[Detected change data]

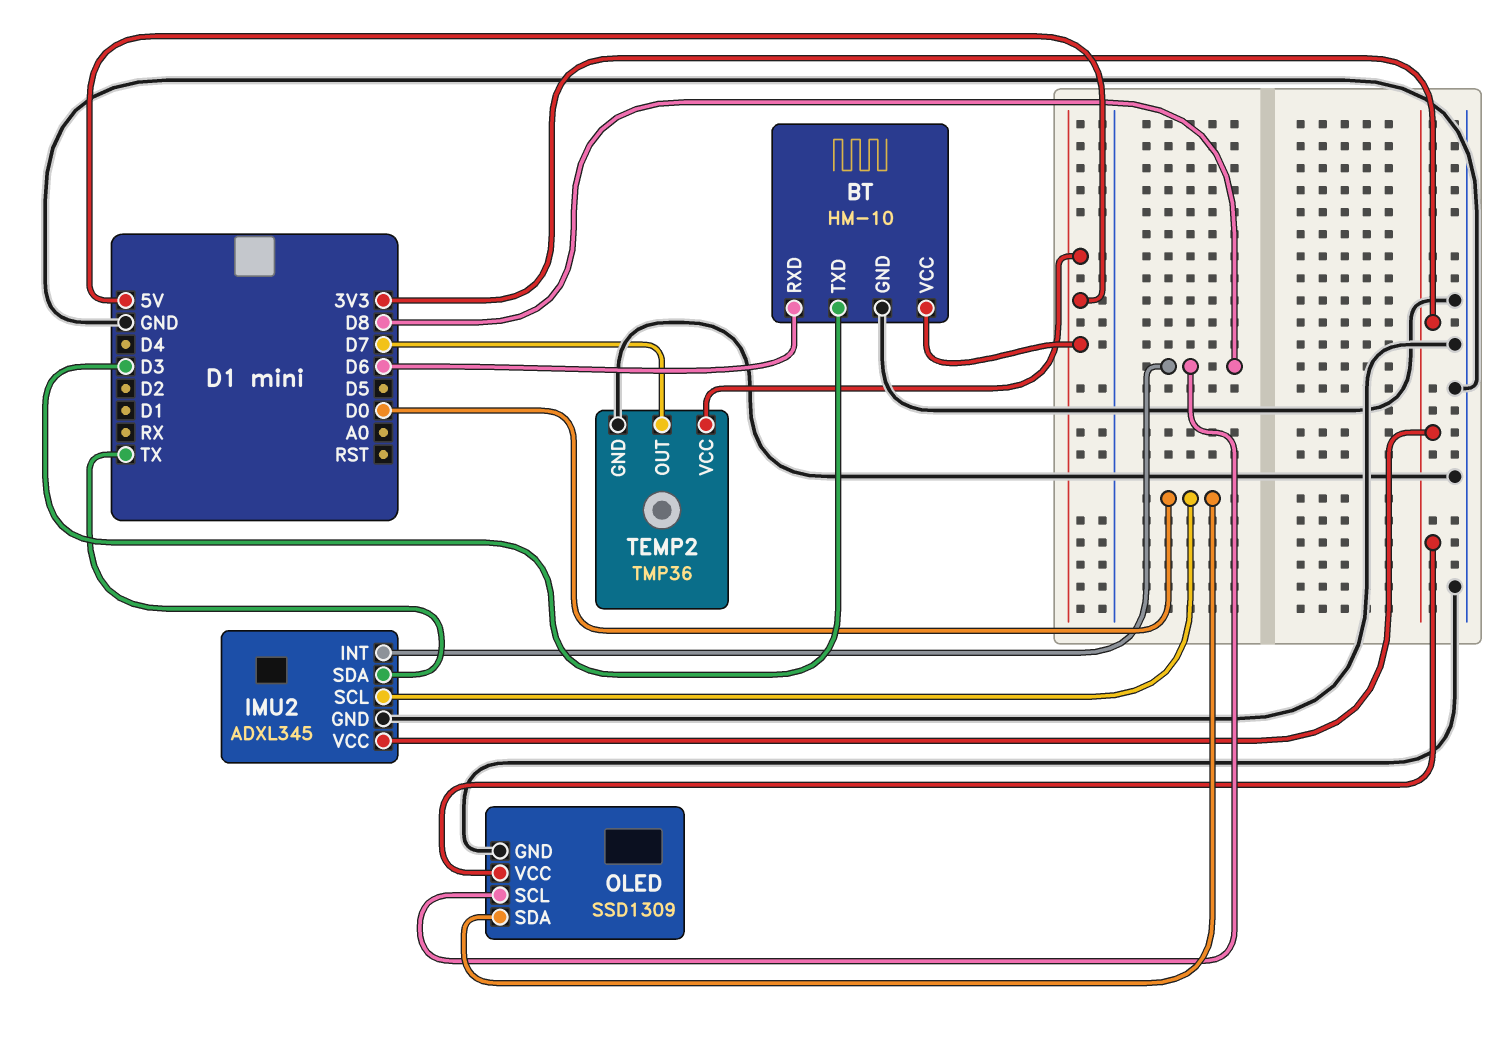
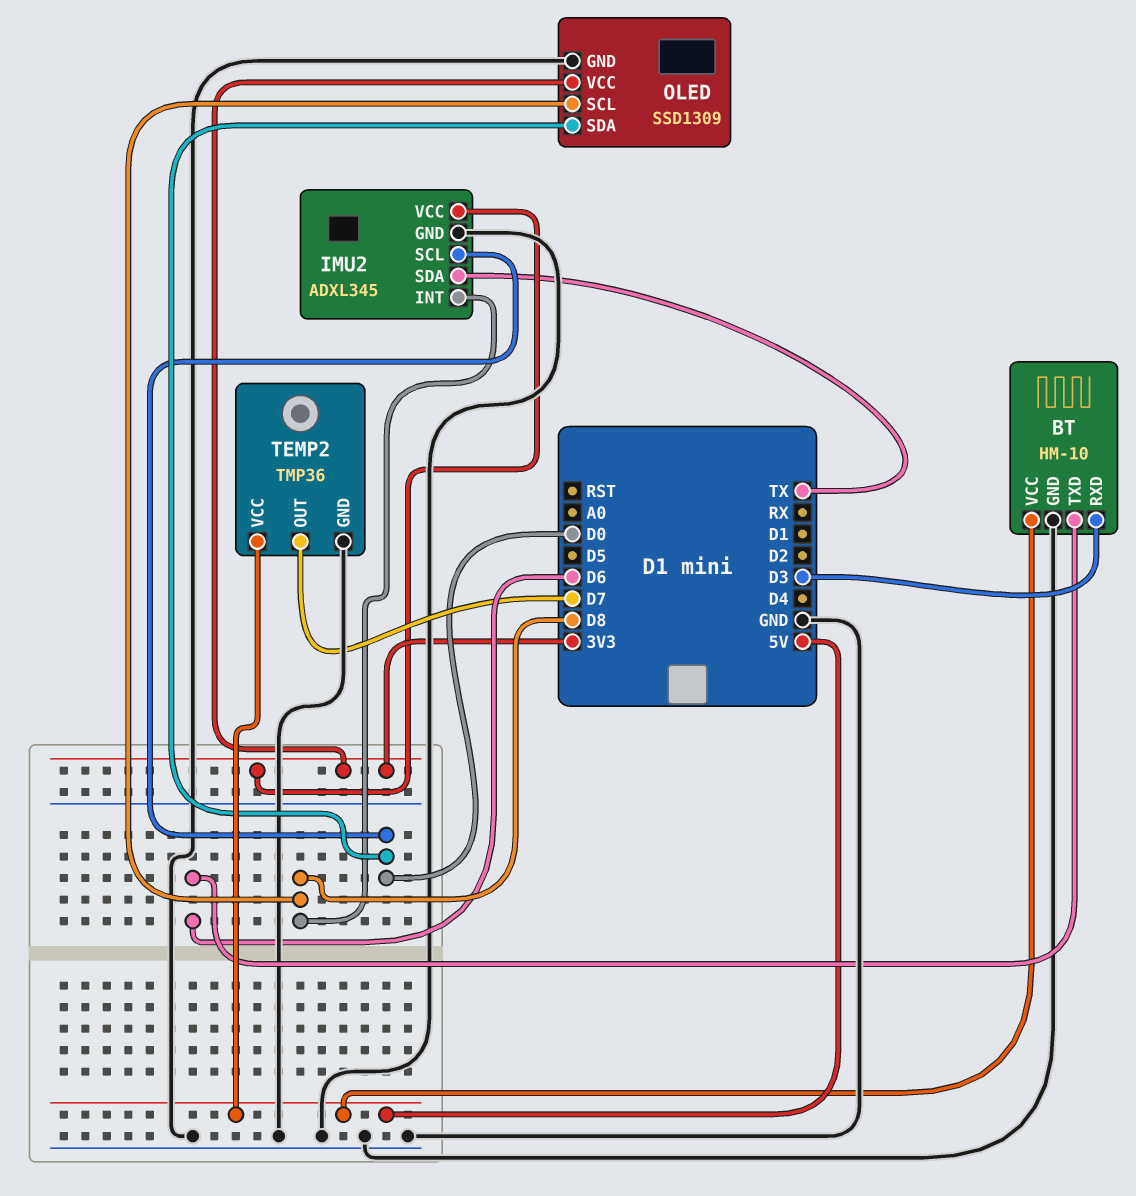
BT pin RXD: D6 -> D3
BT pin TXD: D3 -> D6

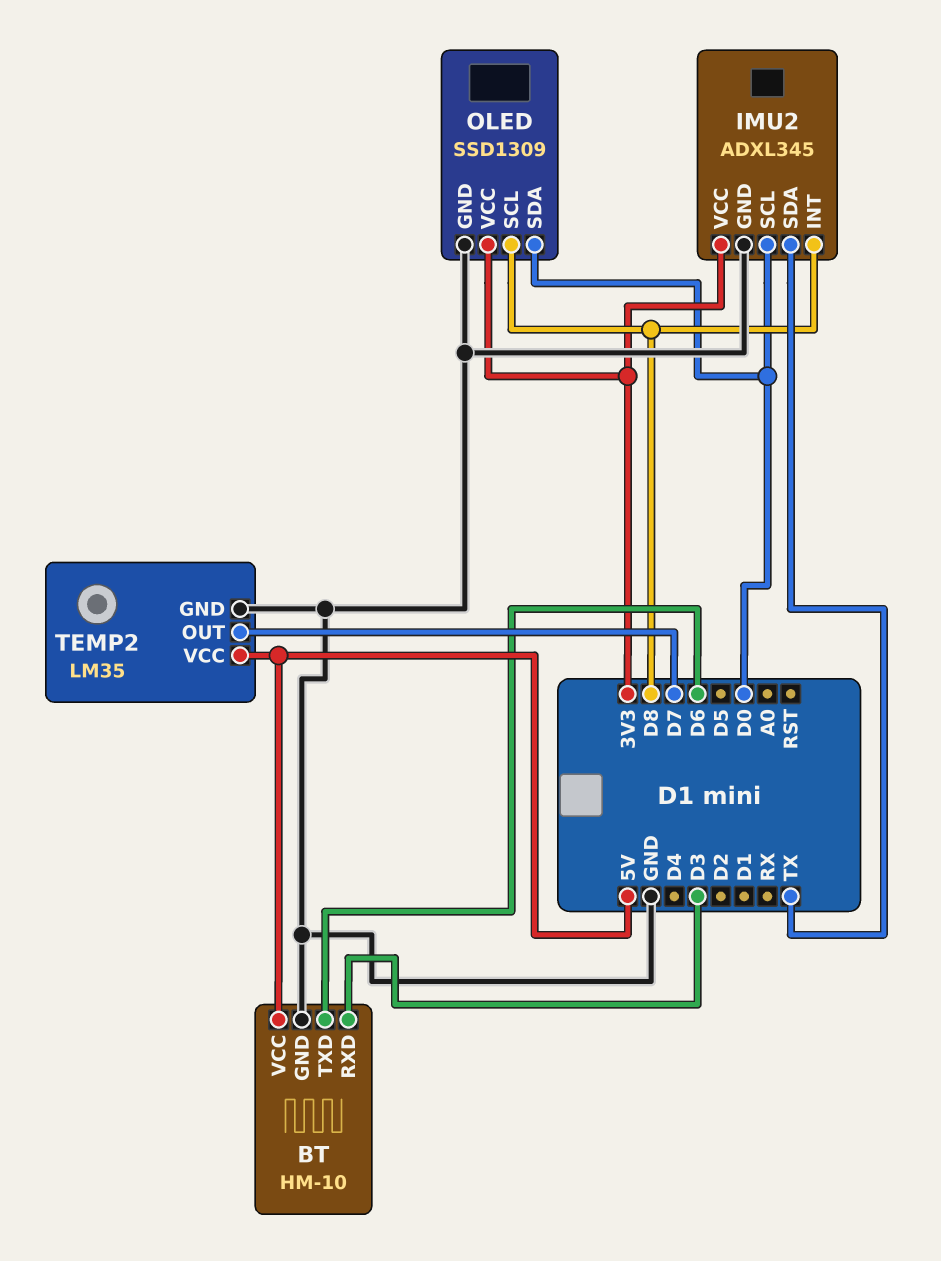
TEMP2: TMP36 -> LM35

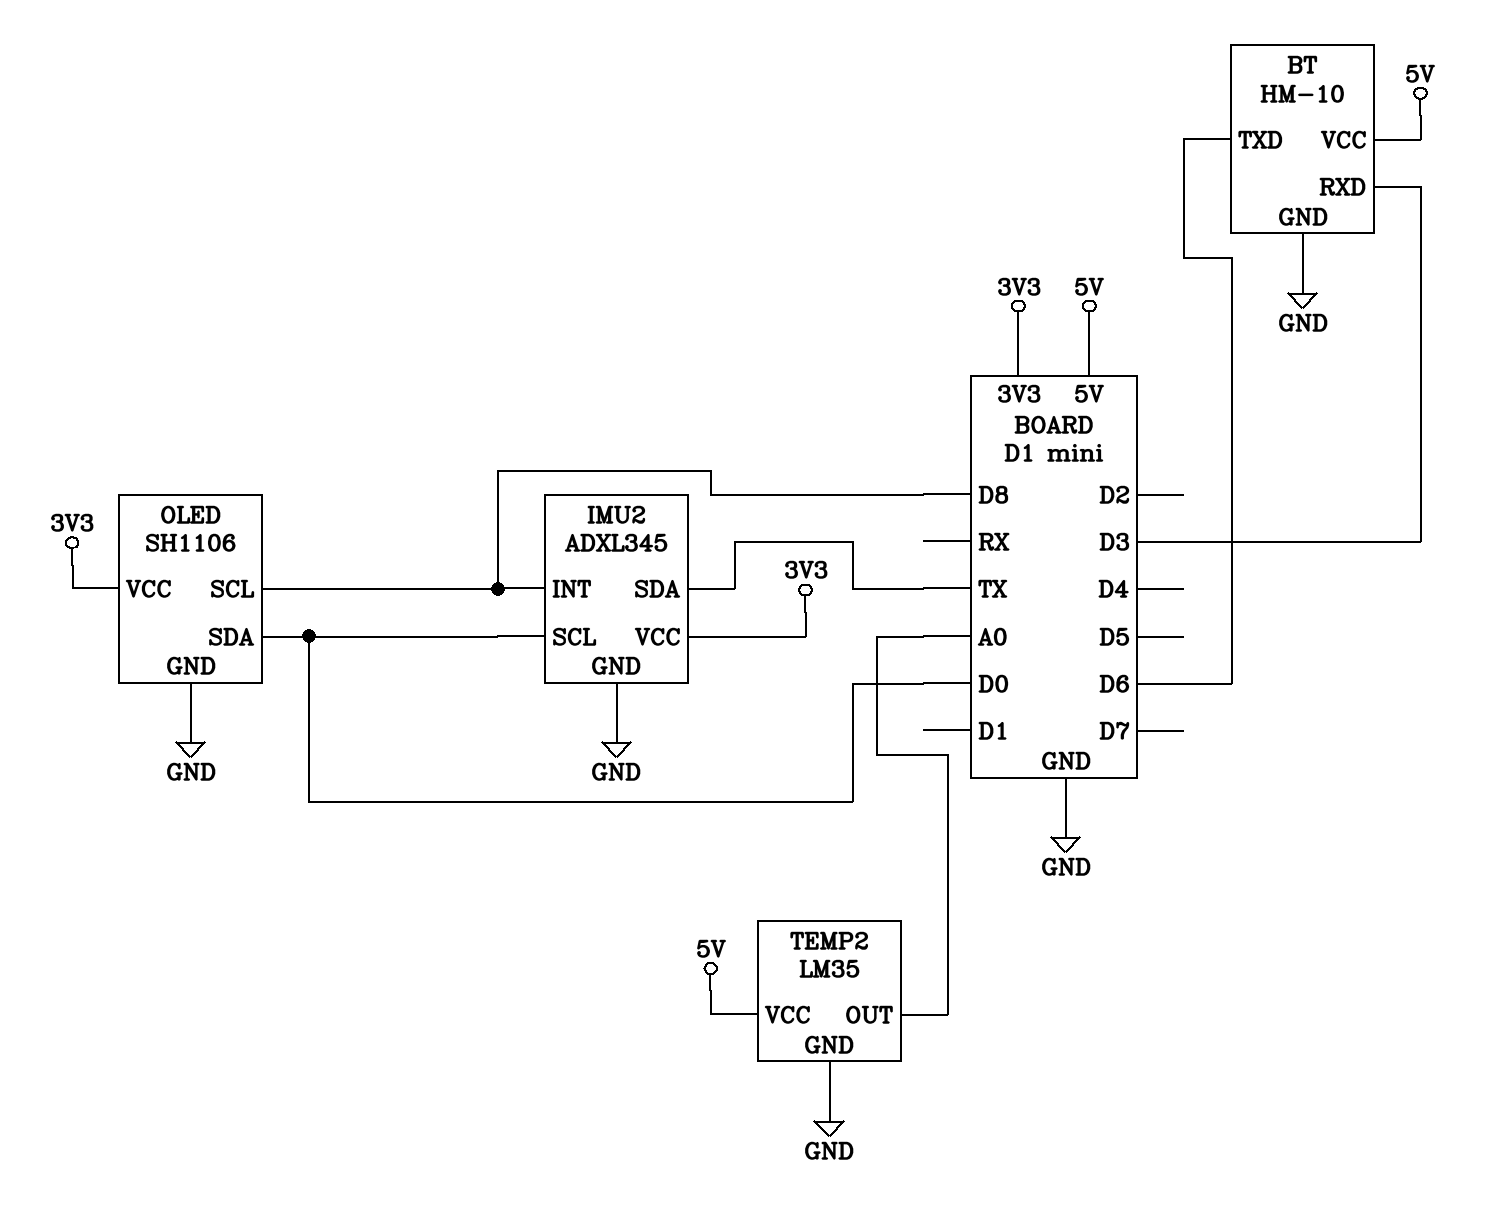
OLED: SSD1309 -> SH1106
TEMP2 pin OUT: D7 -> A0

- [Assignment] Write out the records in full and exactly, omitting the pictures they hold.

- [Written response]
BT pin RXD: D6 -> D3
BT pin TXD: D3 -> D6

TEMP2: TMP36 -> LM35

OLED: SSD1309 -> SH1106
TEMP2 pin OUT: D7 -> A0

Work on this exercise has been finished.